*** Begin section ***

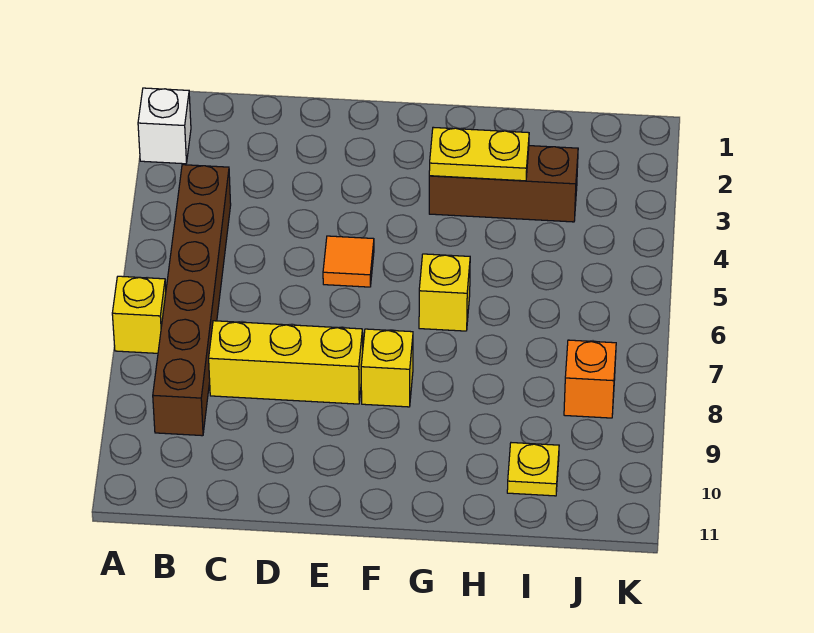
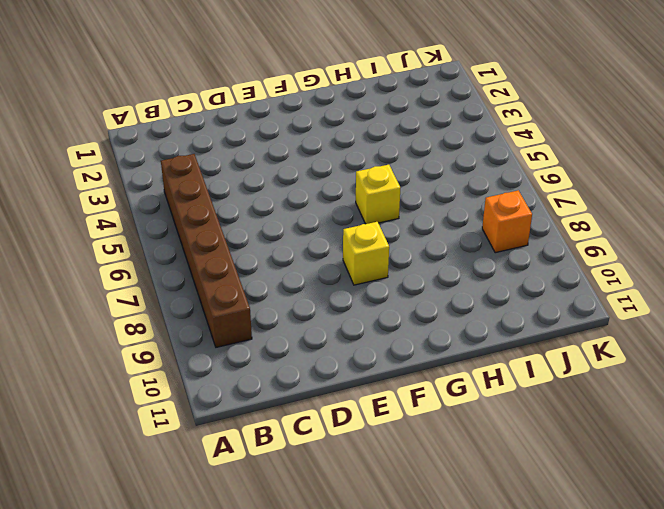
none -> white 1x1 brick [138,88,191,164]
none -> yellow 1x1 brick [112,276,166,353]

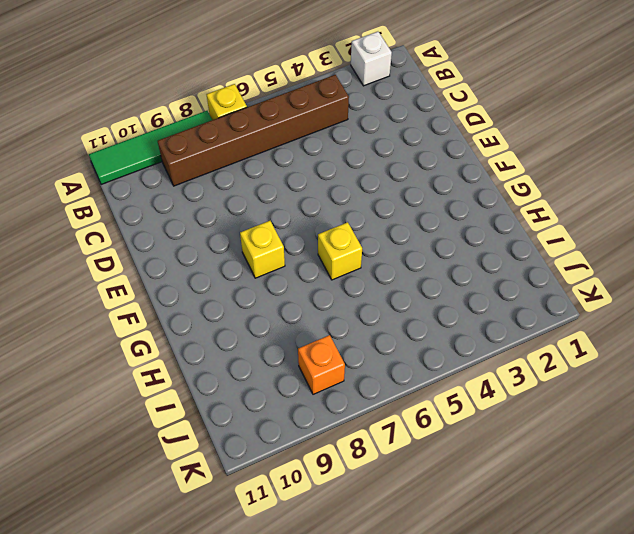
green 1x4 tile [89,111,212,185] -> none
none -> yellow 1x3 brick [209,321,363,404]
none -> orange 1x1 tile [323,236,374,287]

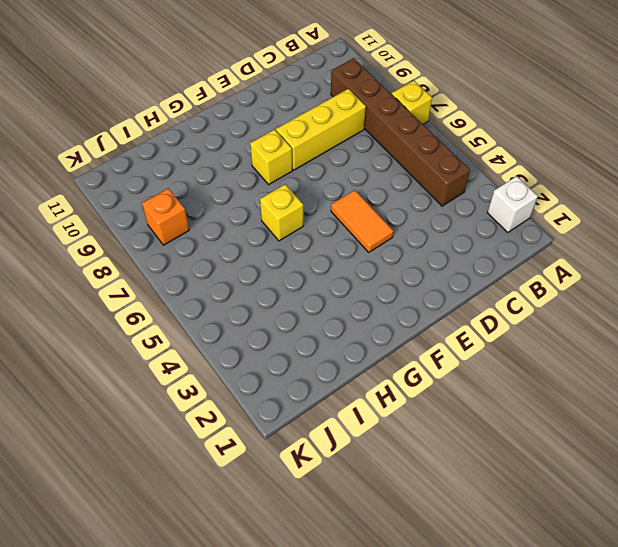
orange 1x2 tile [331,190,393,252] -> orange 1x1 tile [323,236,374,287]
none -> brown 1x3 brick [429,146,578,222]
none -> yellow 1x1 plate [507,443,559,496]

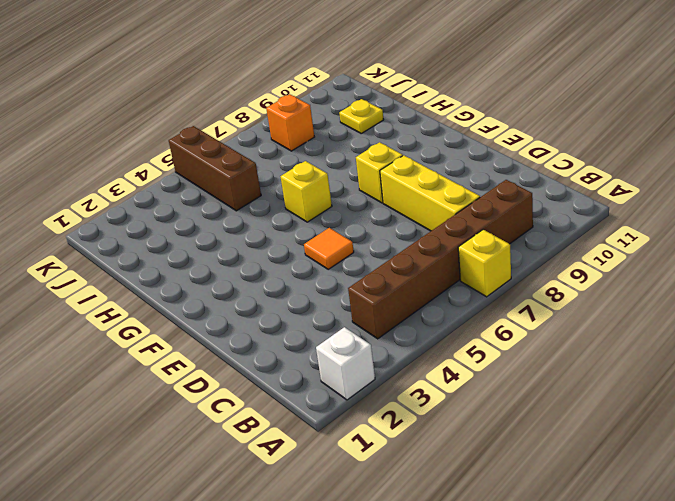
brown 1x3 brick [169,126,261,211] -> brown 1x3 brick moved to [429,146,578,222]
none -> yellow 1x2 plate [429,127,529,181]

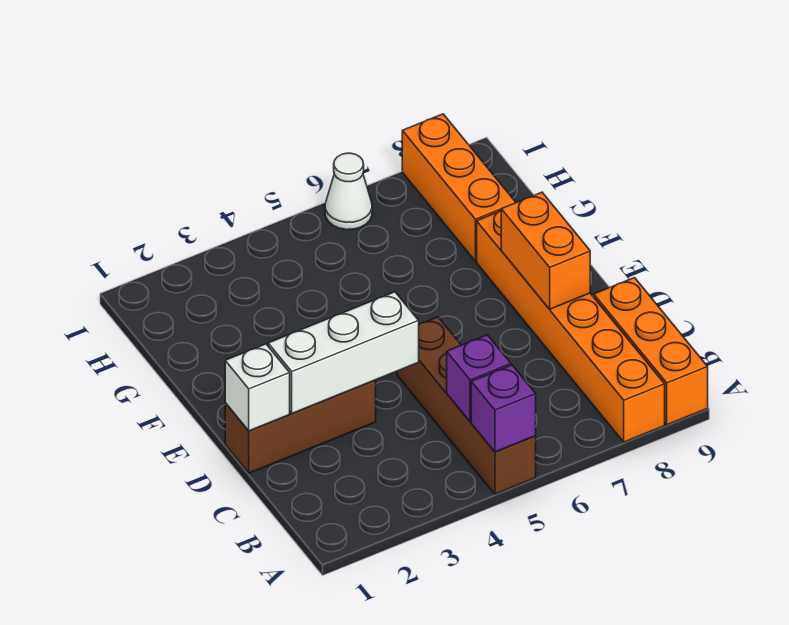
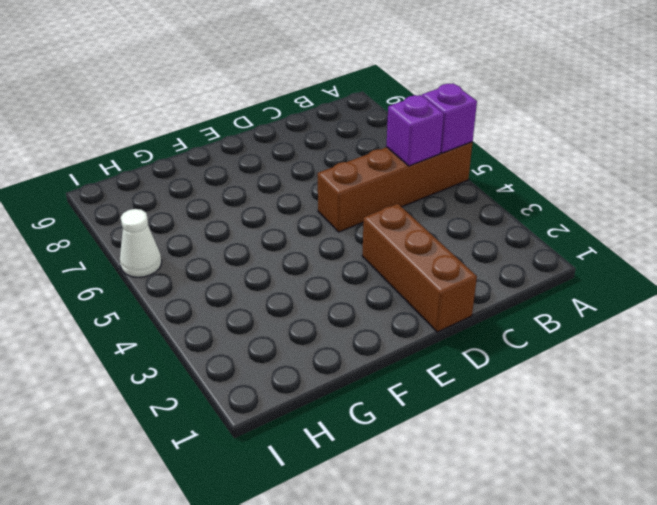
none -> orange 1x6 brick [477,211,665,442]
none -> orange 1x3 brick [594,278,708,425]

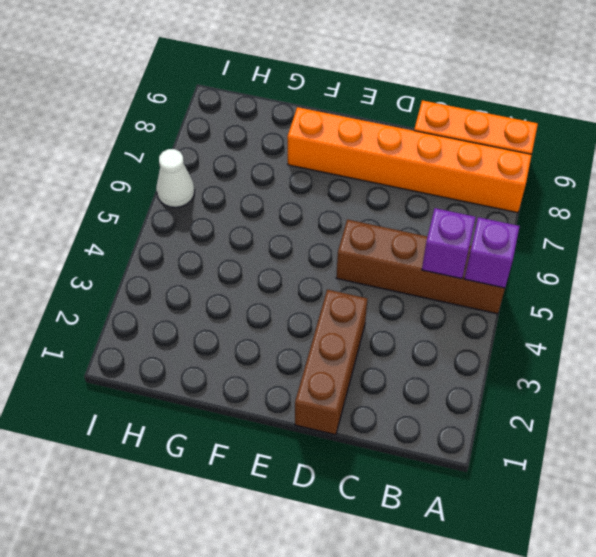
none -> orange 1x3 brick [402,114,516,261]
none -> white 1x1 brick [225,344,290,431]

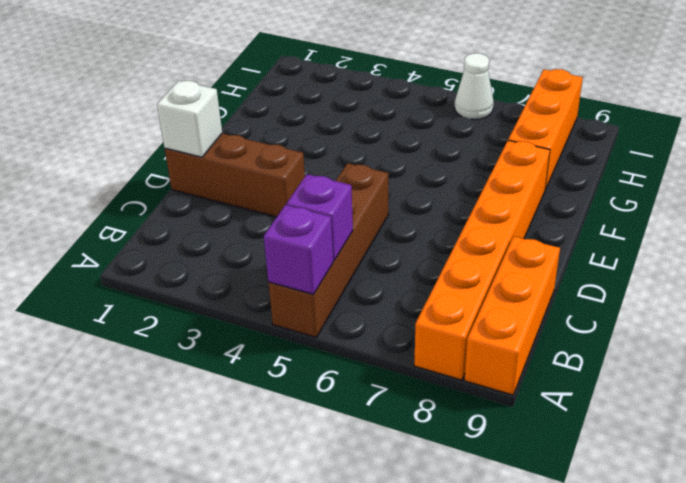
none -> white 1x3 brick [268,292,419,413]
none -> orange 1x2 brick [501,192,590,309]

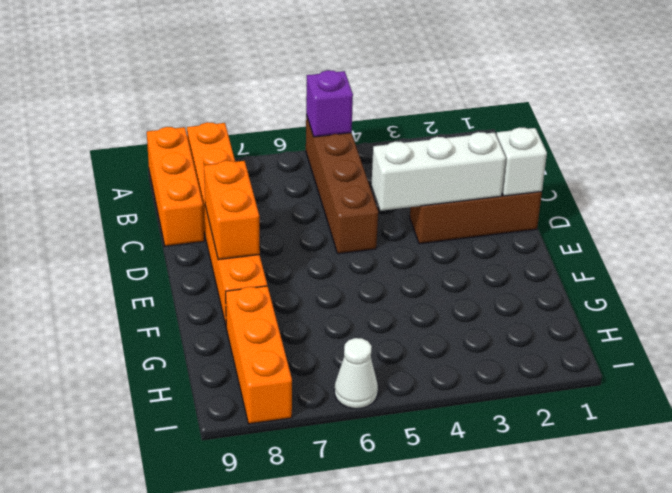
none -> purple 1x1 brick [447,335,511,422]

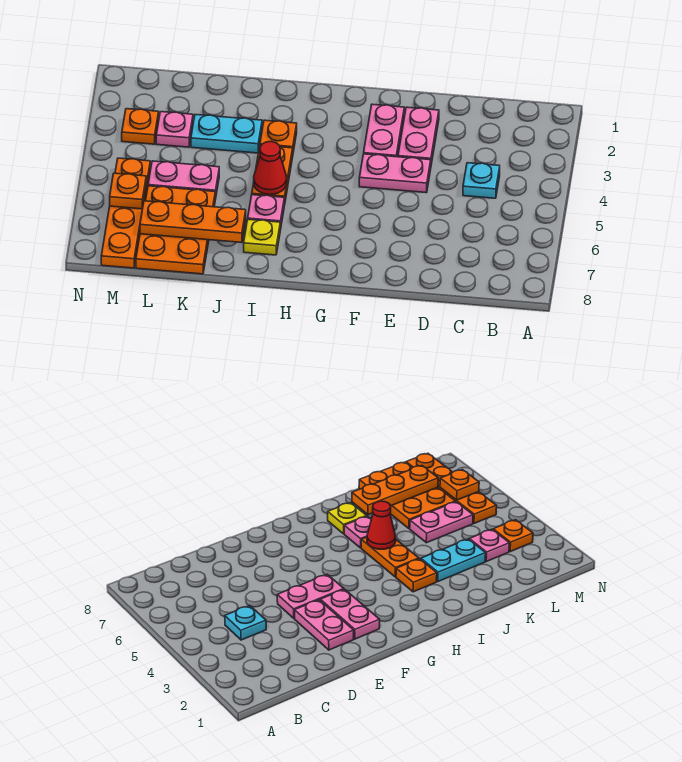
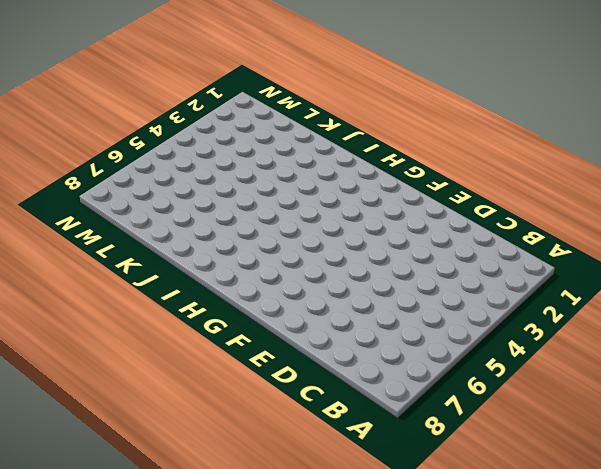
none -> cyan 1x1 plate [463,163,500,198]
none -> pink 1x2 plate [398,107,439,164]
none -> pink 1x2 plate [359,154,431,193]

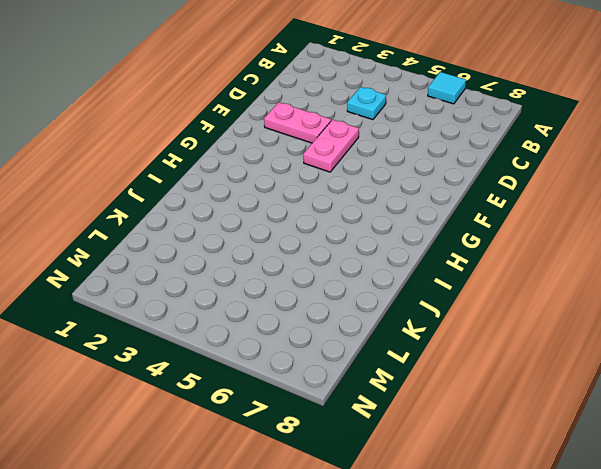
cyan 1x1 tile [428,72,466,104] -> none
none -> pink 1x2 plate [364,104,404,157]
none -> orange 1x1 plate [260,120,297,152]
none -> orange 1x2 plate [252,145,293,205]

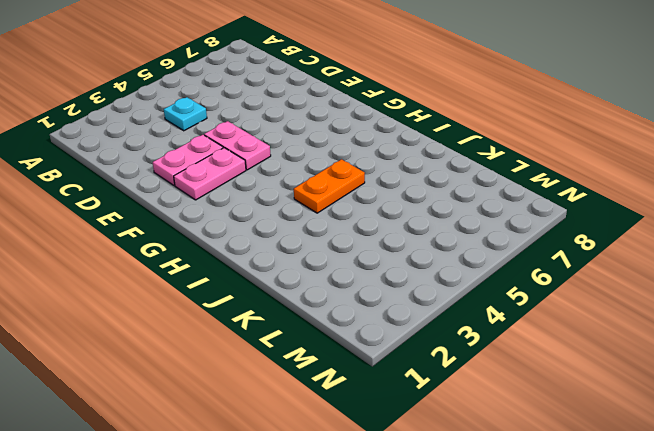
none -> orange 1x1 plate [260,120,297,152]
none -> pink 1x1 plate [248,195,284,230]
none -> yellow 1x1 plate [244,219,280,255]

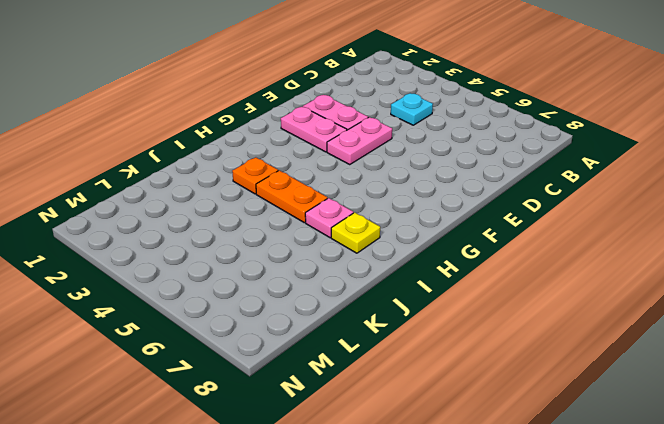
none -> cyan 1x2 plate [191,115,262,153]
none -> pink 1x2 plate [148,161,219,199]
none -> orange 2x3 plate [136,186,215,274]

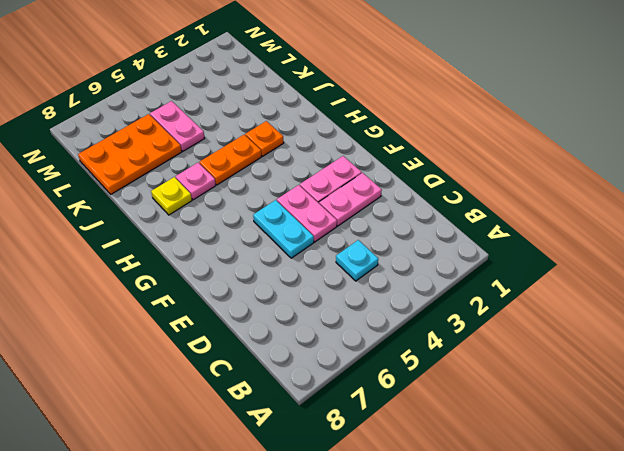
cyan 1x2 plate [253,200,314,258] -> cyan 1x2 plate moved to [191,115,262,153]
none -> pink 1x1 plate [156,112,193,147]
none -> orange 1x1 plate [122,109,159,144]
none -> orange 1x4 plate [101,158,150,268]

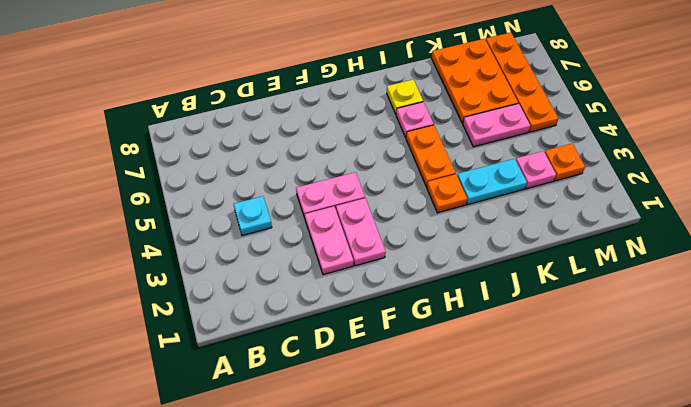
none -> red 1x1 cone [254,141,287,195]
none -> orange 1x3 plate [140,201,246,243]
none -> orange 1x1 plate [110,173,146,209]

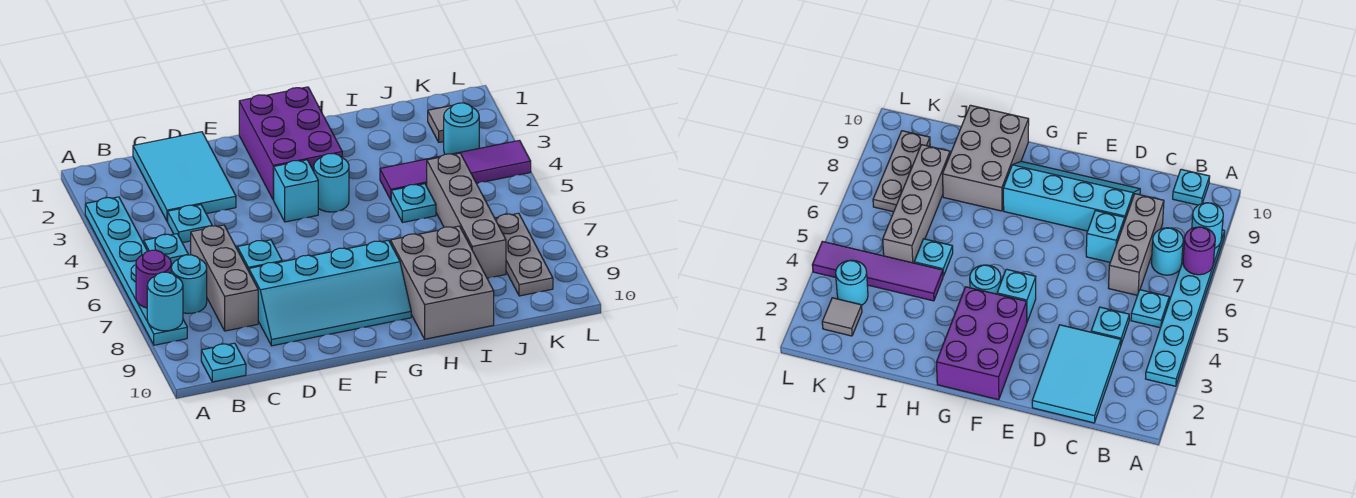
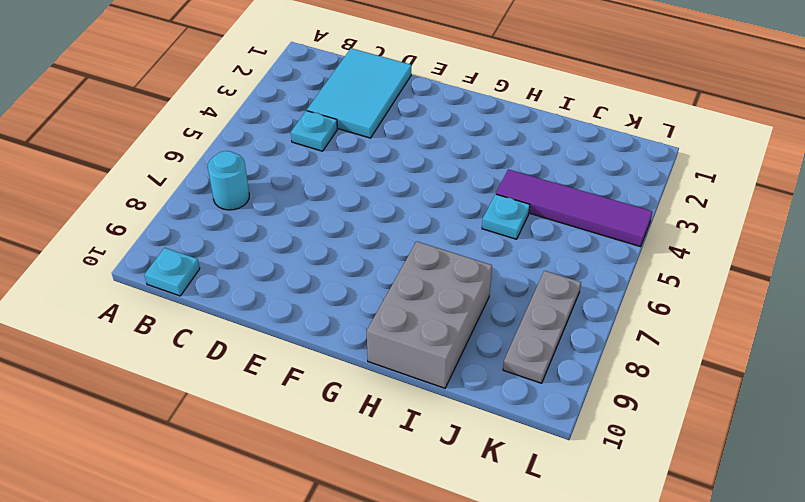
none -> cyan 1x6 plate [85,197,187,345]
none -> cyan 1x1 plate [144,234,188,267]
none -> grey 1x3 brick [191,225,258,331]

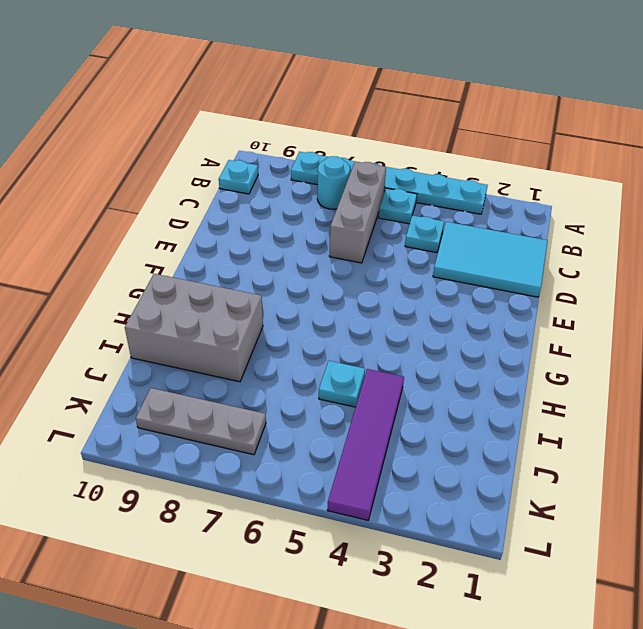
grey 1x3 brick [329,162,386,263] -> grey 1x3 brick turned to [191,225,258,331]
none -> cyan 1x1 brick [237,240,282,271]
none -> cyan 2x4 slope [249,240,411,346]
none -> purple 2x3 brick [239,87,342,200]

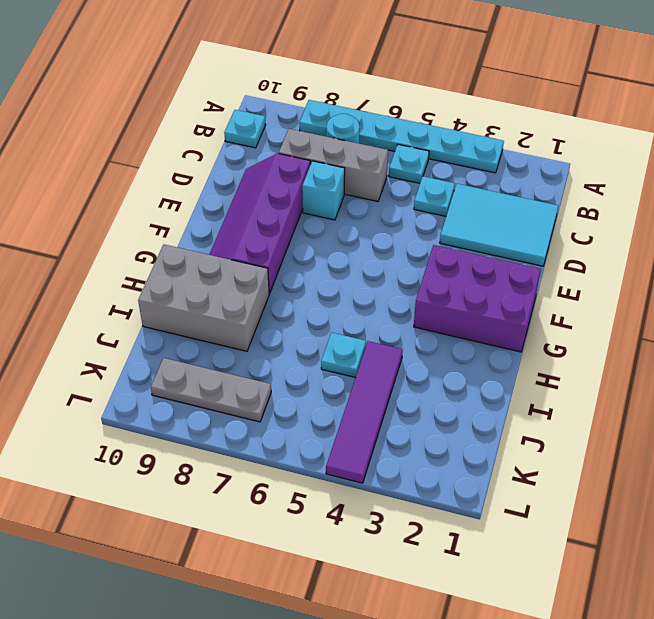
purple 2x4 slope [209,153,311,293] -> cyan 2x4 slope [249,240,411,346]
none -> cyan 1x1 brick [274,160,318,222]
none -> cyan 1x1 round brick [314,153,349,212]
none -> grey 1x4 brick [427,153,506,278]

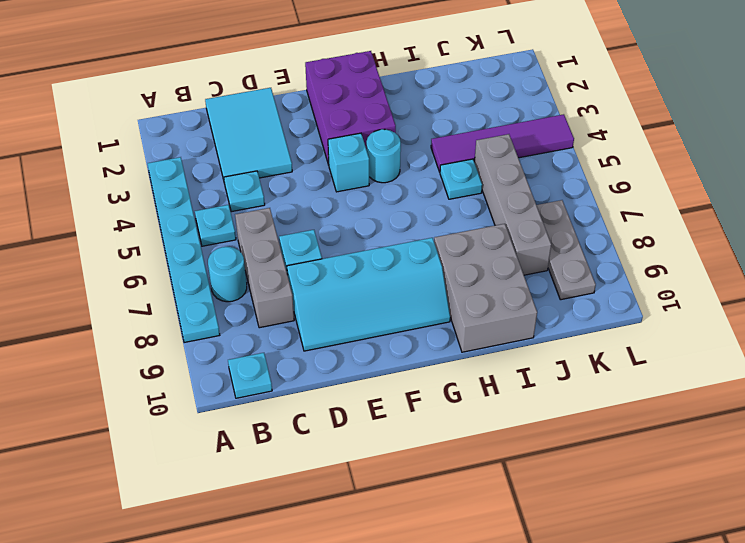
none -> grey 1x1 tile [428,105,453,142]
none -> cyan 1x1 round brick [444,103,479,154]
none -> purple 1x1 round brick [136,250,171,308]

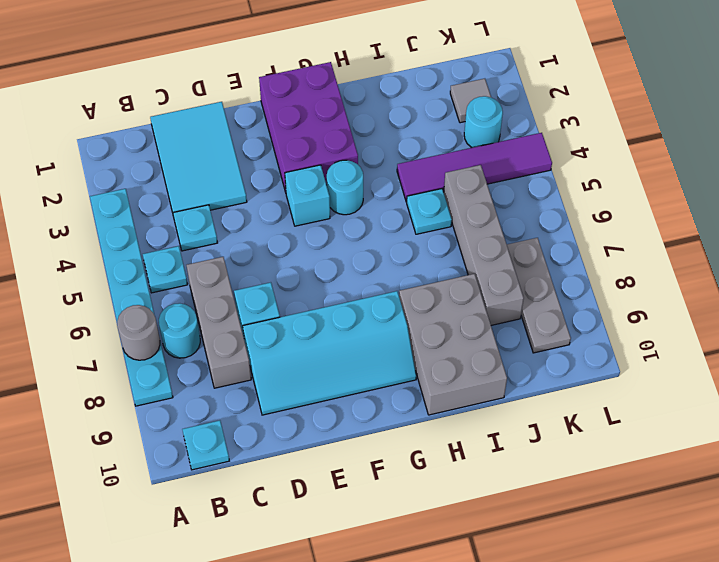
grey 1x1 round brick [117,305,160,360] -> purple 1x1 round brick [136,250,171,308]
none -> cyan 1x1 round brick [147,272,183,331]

*** End section ***

Task to complete — Pictures are not part of the copy; output everything else in the records exactly.

Answer below —
none -> white 1x1 brick [138,88,191,164]
none -> yellow 1x1 brick [112,276,166,353]

green 1x4 tile [89,111,212,185] -> none
none -> yellow 1x3 brick [209,321,363,404]
none -> orange 1x1 tile [323,236,374,287]

orange 1x2 tile [331,190,393,252] -> orange 1x1 tile [323,236,374,287]
none -> brown 1x3 brick [429,146,578,222]
none -> yellow 1x1 plate [507,443,559,496]

brown 1x3 brick [169,126,261,211] -> brown 1x3 brick moved to [429,146,578,222]
none -> yellow 1x2 plate [429,127,529,181]

none -> orange 1x6 brick [477,211,665,442]
none -> orange 1x3 brick [594,278,708,425]

none -> orange 1x3 brick [402,114,516,261]
none -> white 1x1 brick [225,344,290,431]

none -> white 1x3 brick [268,292,419,413]
none -> orange 1x2 brick [501,192,590,309]

none -> purple 1x1 brick [447,335,511,422]

none -> cyan 1x1 plate [463,163,500,198]
none -> pink 1x2 plate [398,107,439,164]
none -> pink 1x2 plate [359,154,431,193]

cyan 1x1 tile [428,72,466,104] -> none
none -> pink 1x2 plate [364,104,404,157]
none -> orange 1x1 plate [260,120,297,152]
none -> orange 1x2 plate [252,145,293,205]

none -> orange 1x1 plate [260,120,297,152]
none -> pink 1x1 plate [248,195,284,230]
none -> yellow 1x1 plate [244,219,280,255]

none -> cyan 1x2 plate [191,115,262,153]
none -> pink 1x2 plate [148,161,219,199]
none -> orange 2x3 plate [136,186,215,274]

cyan 1x2 plate [253,200,314,258] -> cyan 1x2 plate moved to [191,115,262,153]
none -> pink 1x1 plate [156,112,193,147]
none -> orange 1x1 plate [122,109,159,144]
none -> orange 1x4 plate [101,158,150,268]

none -> red 1x1 cone [254,141,287,195]
none -> orange 1x3 plate [140,201,246,243]
none -> orange 1x1 plate [110,173,146,209]

none -> cyan 1x6 plate [85,197,187,345]
none -> cyan 1x1 plate [144,234,188,267]
none -> grey 1x3 brick [191,225,258,331]

grey 1x3 brick [329,162,386,263] -> grey 1x3 brick turned to [191,225,258,331]
none -> cyan 1x1 brick [237,240,282,271]
none -> cyan 2x4 slope [249,240,411,346]
none -> purple 2x3 brick [239,87,342,200]

purple 2x4 slope [209,153,311,293] -> cyan 2x4 slope [249,240,411,346]
none -> cyan 1x1 brick [274,160,318,222]
none -> cyan 1x1 round brick [314,153,349,212]
none -> grey 1x4 brick [427,153,506,278]

none -> grey 1x1 tile [428,105,453,142]
none -> cyan 1x1 round brick [444,103,479,154]
none -> purple 1x1 round brick [136,250,171,308]

grey 1x1 round brick [117,305,160,360] -> purple 1x1 round brick [136,250,171,308]
none -> cyan 1x1 round brick [147,272,183,331]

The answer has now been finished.